■ Directions ■
For the records below, give the number of lines where the string "AGND" occurs. Include nothing else.

■ Stored data ■
^^^^
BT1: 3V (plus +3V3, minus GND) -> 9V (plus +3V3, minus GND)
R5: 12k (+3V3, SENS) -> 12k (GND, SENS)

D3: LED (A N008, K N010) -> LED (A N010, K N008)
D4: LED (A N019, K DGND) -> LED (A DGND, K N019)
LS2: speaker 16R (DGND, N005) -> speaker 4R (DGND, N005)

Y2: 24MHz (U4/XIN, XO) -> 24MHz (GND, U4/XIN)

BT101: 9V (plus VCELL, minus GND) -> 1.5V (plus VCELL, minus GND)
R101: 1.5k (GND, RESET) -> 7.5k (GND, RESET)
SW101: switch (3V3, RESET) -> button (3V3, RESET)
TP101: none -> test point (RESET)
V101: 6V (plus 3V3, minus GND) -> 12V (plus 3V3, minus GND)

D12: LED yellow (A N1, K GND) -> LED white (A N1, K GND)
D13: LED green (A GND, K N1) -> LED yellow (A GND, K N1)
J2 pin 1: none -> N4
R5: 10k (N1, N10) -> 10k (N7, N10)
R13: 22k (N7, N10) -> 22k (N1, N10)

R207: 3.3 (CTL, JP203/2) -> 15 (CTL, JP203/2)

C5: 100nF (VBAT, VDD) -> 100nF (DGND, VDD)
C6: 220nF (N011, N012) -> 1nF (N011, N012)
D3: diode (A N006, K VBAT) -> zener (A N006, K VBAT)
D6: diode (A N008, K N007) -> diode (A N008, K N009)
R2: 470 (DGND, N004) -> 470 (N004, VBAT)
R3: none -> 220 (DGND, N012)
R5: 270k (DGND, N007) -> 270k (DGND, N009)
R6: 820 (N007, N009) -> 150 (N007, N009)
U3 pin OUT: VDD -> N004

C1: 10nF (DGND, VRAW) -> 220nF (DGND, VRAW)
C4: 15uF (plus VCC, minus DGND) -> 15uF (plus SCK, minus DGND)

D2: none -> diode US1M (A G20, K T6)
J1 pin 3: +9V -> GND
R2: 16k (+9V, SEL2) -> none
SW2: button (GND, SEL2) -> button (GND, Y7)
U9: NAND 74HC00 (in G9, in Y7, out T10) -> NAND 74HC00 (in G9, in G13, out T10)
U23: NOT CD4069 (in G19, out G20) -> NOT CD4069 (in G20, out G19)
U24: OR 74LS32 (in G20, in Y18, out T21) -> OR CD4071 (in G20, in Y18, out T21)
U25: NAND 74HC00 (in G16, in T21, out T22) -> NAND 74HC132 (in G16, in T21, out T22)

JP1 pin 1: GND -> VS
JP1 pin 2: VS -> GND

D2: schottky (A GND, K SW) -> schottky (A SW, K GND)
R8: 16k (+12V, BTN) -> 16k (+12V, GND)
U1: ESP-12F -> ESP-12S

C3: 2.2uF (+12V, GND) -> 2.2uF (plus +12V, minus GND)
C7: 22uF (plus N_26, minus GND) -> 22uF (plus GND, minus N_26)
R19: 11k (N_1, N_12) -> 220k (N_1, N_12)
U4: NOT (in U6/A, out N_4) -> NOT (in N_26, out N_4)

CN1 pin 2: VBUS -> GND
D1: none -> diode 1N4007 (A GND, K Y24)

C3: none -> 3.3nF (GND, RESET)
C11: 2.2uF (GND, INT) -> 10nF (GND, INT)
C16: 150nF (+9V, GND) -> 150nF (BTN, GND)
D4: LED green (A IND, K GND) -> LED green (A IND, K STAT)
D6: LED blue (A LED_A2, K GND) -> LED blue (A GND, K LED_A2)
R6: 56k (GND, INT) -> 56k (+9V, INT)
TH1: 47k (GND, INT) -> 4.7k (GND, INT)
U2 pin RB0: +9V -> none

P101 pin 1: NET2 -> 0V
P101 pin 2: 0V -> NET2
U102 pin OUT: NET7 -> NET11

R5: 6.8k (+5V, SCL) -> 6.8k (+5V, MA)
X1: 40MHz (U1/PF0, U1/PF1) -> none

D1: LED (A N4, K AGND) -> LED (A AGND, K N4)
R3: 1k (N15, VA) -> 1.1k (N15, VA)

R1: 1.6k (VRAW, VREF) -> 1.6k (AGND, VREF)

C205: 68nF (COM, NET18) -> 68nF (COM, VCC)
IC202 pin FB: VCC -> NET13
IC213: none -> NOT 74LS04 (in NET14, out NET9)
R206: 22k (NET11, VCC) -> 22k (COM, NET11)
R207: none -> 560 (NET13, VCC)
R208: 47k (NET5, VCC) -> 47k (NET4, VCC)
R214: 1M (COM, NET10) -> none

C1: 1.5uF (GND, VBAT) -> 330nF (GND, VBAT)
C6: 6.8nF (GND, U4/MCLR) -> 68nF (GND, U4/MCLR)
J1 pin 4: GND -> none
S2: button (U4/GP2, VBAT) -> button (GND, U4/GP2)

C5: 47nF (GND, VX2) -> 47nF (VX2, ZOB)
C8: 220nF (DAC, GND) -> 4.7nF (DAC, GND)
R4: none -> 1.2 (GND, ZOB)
^^^^
■ Answer section ■
2